Activity:
What is needed is the full listing written out exactly, minus the pictures.

──────── Records for the task

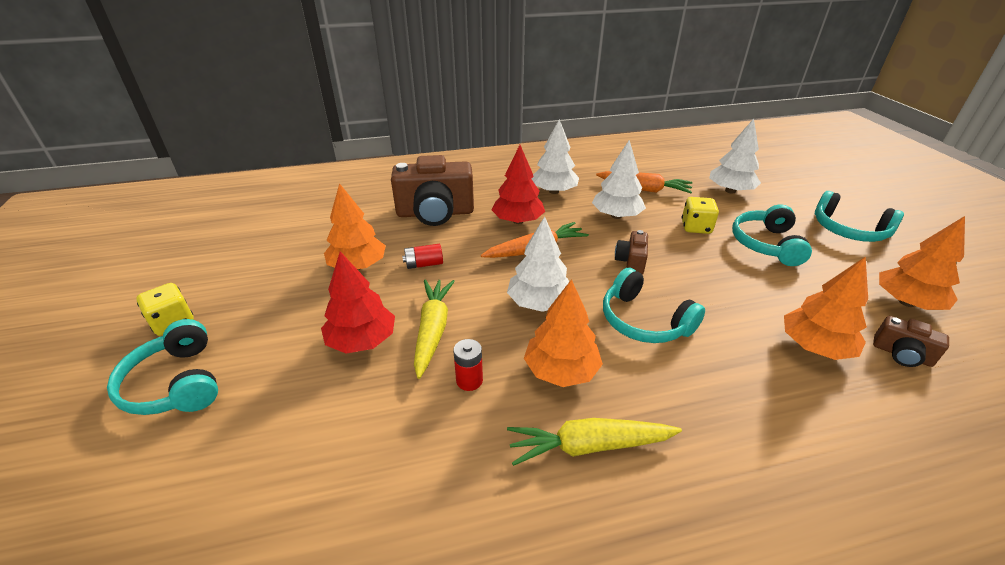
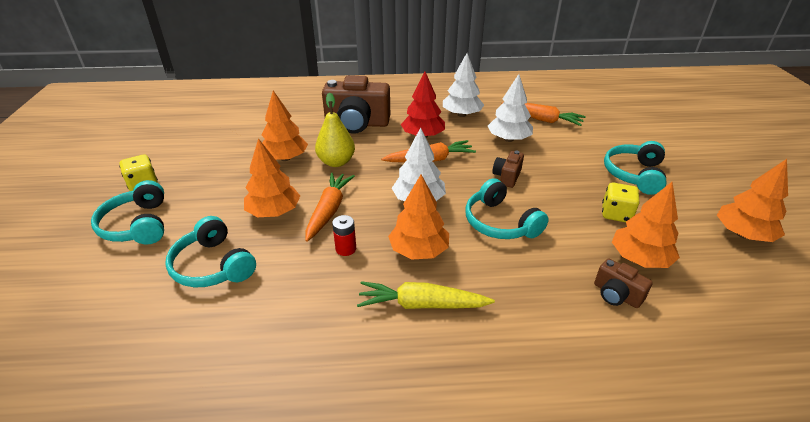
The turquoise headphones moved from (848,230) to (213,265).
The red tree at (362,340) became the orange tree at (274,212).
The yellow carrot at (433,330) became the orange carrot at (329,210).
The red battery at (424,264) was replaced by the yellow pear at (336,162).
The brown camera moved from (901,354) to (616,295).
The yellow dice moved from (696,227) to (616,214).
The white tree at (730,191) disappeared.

────────────────

Result of the exercise:
The turquoise headphones moved from (848,230) to (213,265).
The red tree at (362,340) became the orange tree at (274,212).
The yellow carrot at (433,330) became the orange carrot at (329,210).
The red battery at (424,264) was replaced by the yellow pear at (336,162).
The brown camera moved from (901,354) to (616,295).
The yellow dice moved from (696,227) to (616,214).
The white tree at (730,191) disappeared.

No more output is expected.